[EXERCISE MATERIALS — start]

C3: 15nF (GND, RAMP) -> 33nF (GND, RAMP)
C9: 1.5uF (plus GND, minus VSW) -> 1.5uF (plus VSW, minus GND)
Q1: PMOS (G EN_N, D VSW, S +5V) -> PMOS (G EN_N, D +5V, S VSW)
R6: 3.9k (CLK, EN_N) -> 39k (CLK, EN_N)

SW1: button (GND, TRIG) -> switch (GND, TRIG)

[EXERCISE MATERIALS — finish]
[EXERCISE MATERIALS — start]

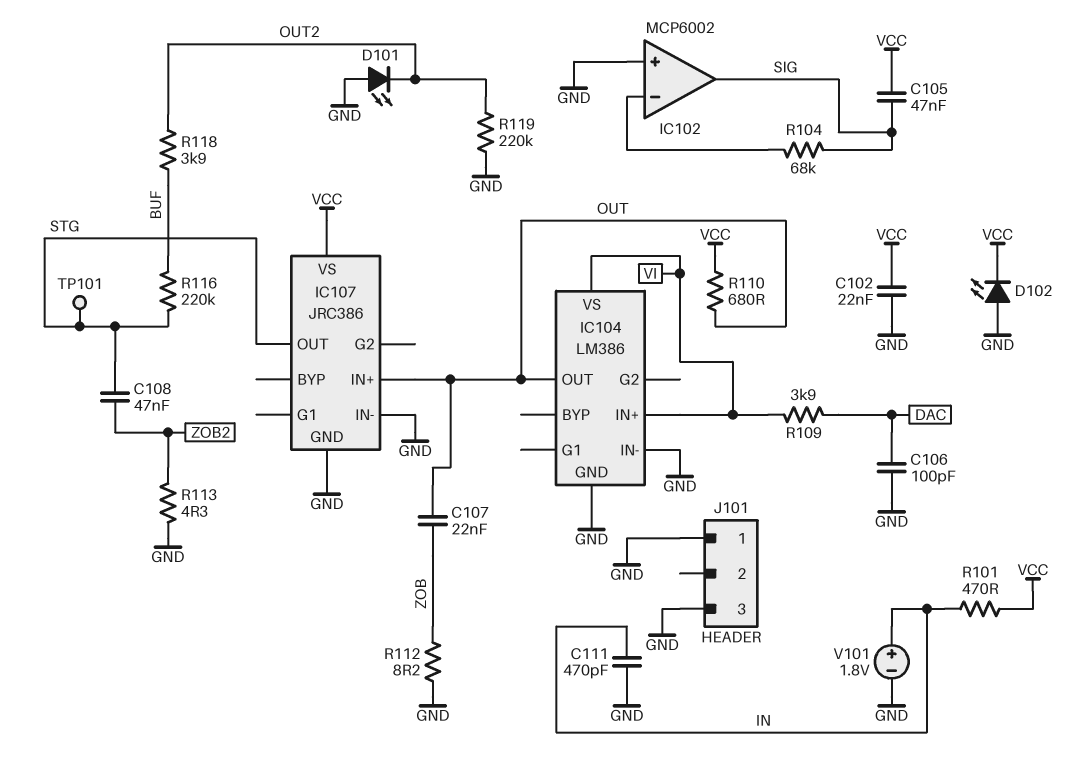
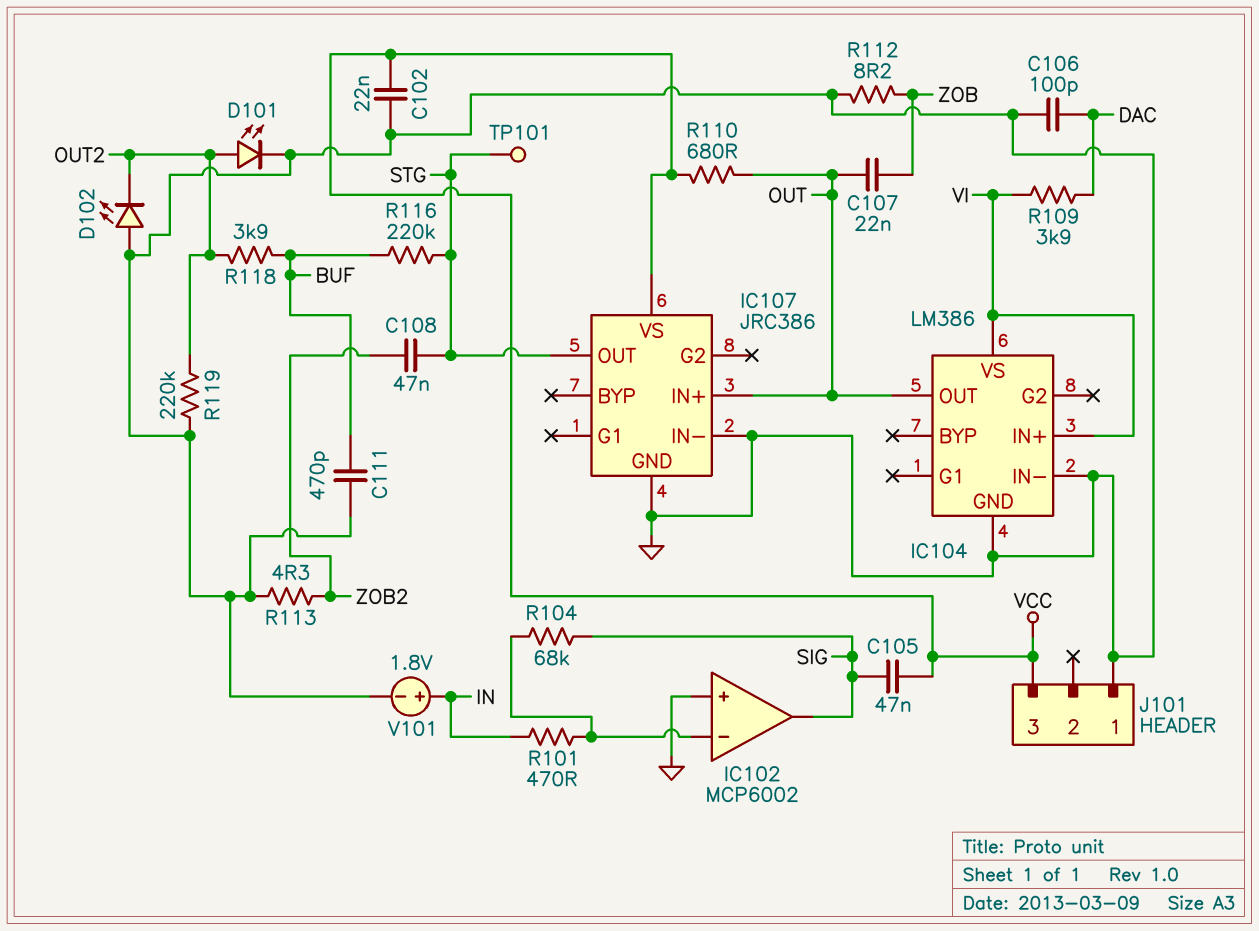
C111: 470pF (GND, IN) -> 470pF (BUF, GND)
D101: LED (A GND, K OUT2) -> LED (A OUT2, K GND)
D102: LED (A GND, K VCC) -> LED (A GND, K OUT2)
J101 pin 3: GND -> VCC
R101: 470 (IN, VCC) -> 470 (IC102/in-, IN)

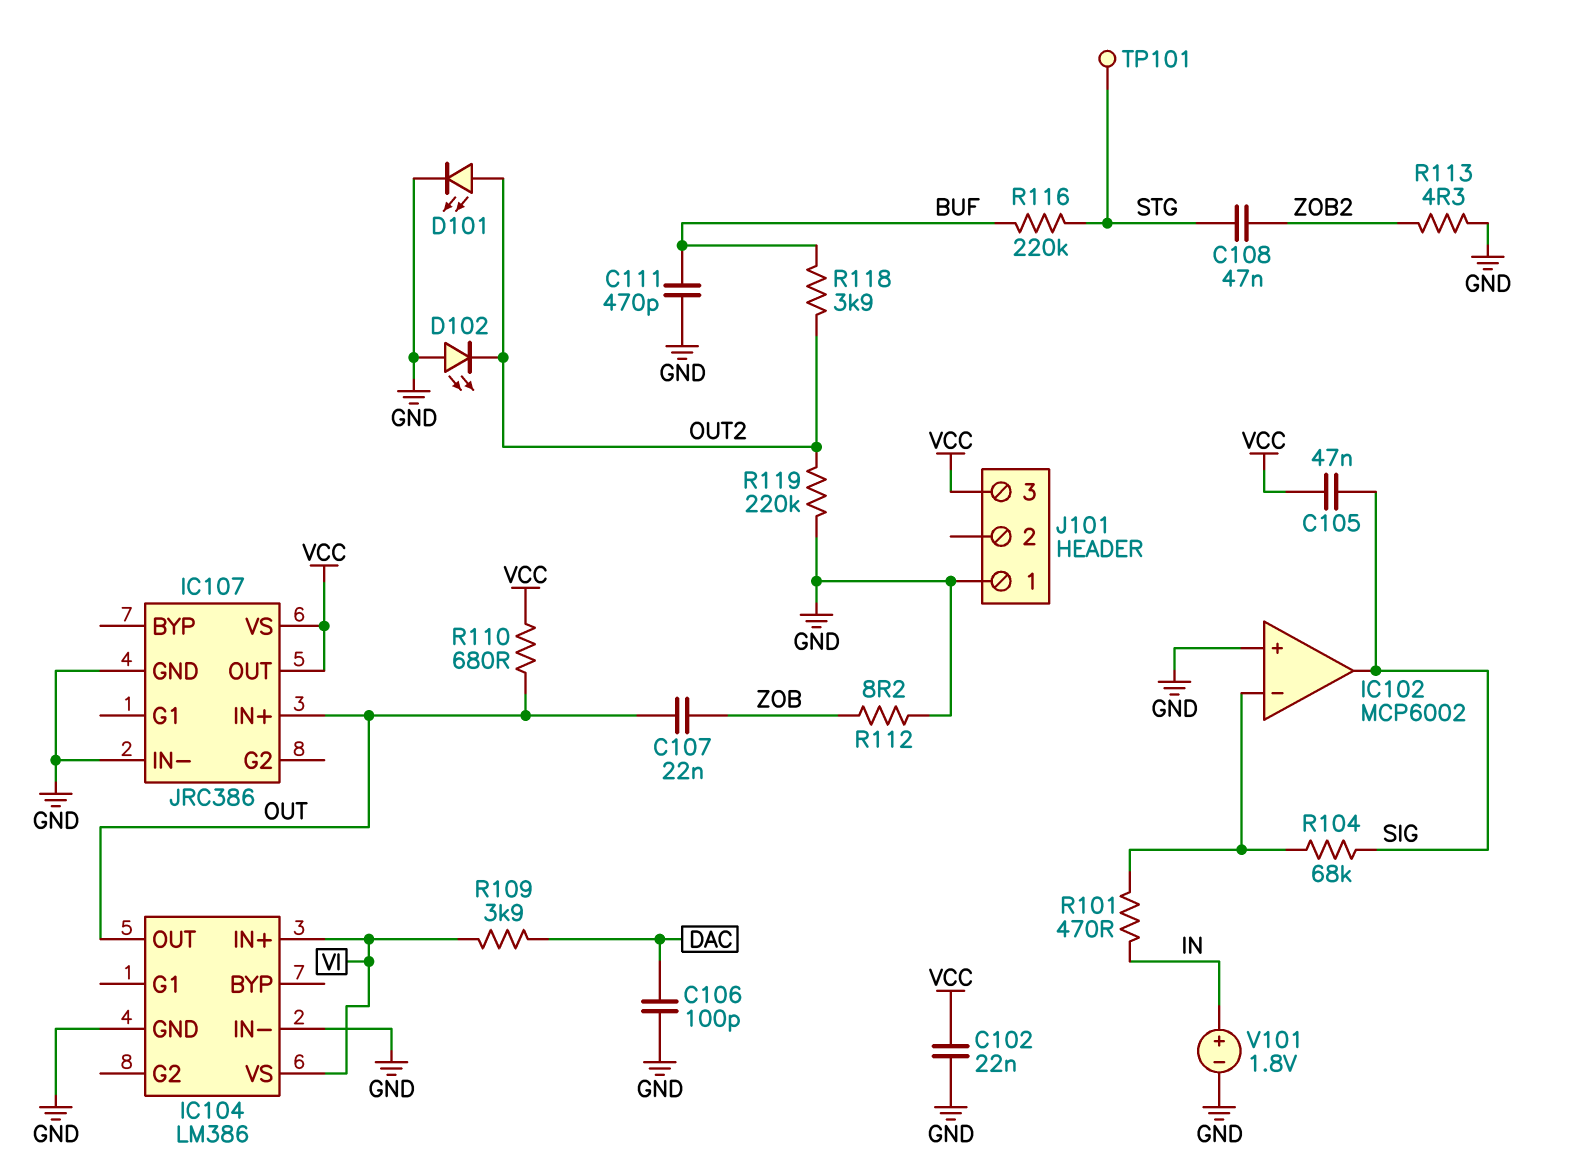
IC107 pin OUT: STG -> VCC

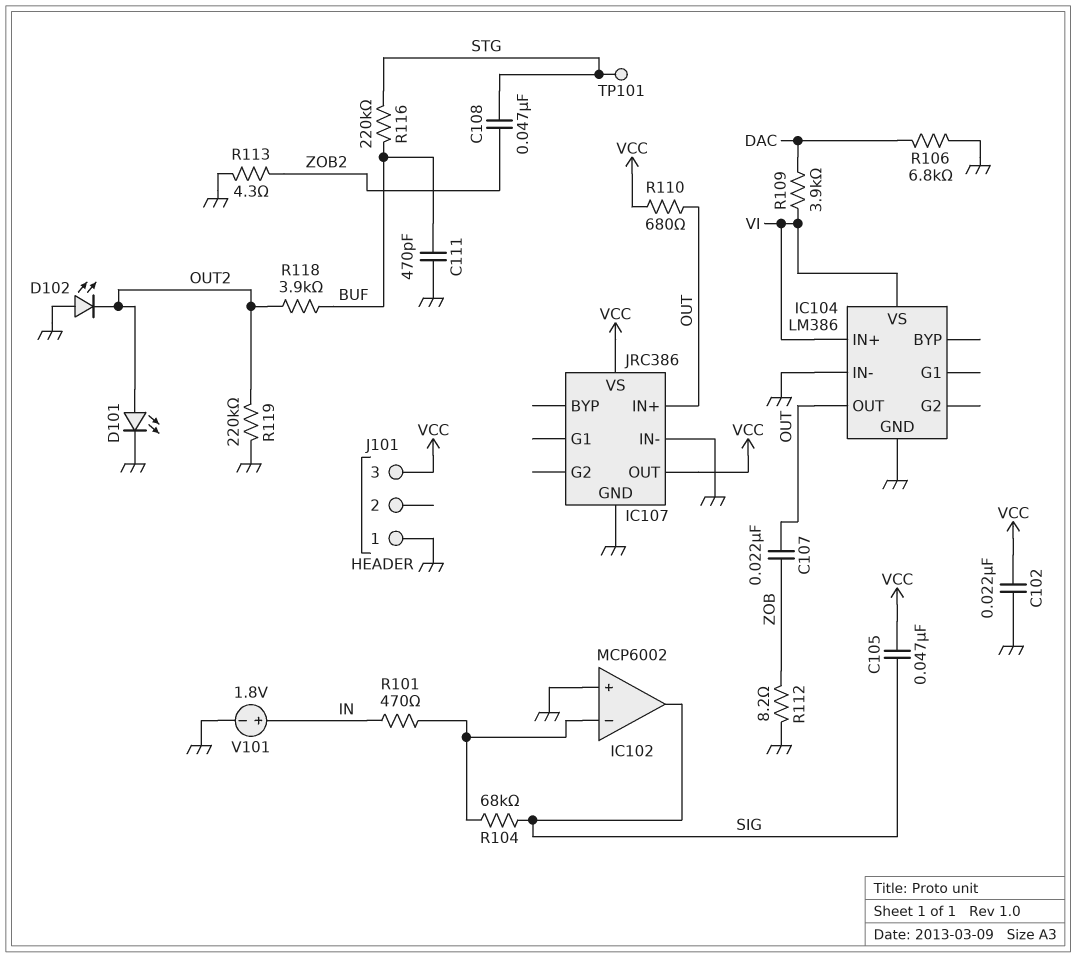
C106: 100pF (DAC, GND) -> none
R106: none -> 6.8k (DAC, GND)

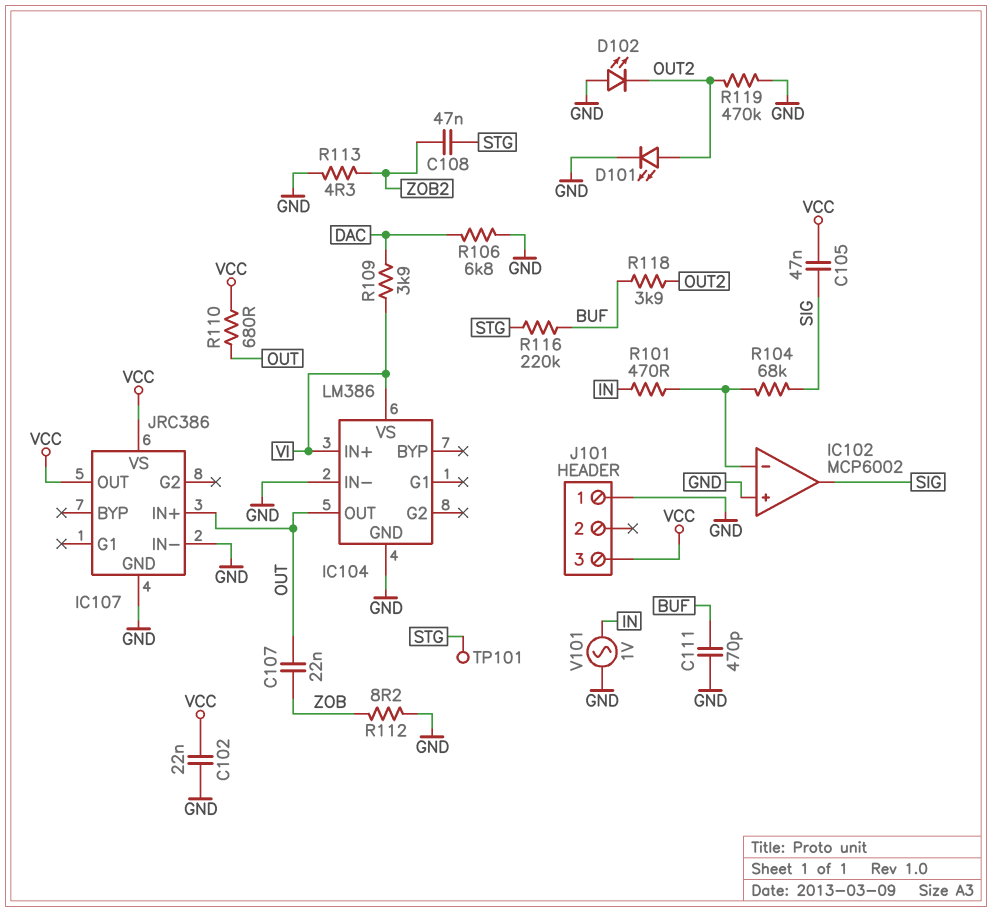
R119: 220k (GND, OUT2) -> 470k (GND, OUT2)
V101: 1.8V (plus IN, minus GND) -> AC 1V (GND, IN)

[EXERCISE MATERIALS — finish]
[EXERCISE MATERIALS — start]

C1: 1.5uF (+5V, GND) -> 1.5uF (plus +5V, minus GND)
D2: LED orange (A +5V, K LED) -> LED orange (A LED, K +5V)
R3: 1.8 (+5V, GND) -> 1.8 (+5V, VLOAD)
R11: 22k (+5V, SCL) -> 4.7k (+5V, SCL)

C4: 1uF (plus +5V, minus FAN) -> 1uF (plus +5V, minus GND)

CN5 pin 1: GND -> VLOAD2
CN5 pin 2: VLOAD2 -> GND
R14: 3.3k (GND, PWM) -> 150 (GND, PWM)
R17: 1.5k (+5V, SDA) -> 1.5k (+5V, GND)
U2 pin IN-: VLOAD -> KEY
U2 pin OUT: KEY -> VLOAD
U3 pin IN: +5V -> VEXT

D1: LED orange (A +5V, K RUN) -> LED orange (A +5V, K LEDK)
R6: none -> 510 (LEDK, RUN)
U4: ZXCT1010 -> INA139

[EXERCISE MATERIALS — finish]

YOUR ASSIGNMENT → Among the records above, only the lines between the line holding "C3: 15nF (GND, RAMP) -> 33nF (GND, RAMP)" and the line holding "SW1: button (GND, TRIG) -> switch (GND, TRIG)", inclusive, are to be output, exactly as written.

ANSWER TO THIS PROBLEM →
C3: 15nF (GND, RAMP) -> 33nF (GND, RAMP)
C9: 1.5uF (plus GND, minus VSW) -> 1.5uF (plus VSW, minus GND)
Q1: PMOS (G EN_N, D VSW, S +5V) -> PMOS (G EN_N, D +5V, S VSW)
R6: 3.9k (CLK, EN_N) -> 39k (CLK, EN_N)

SW1: button (GND, TRIG) -> switch (GND, TRIG)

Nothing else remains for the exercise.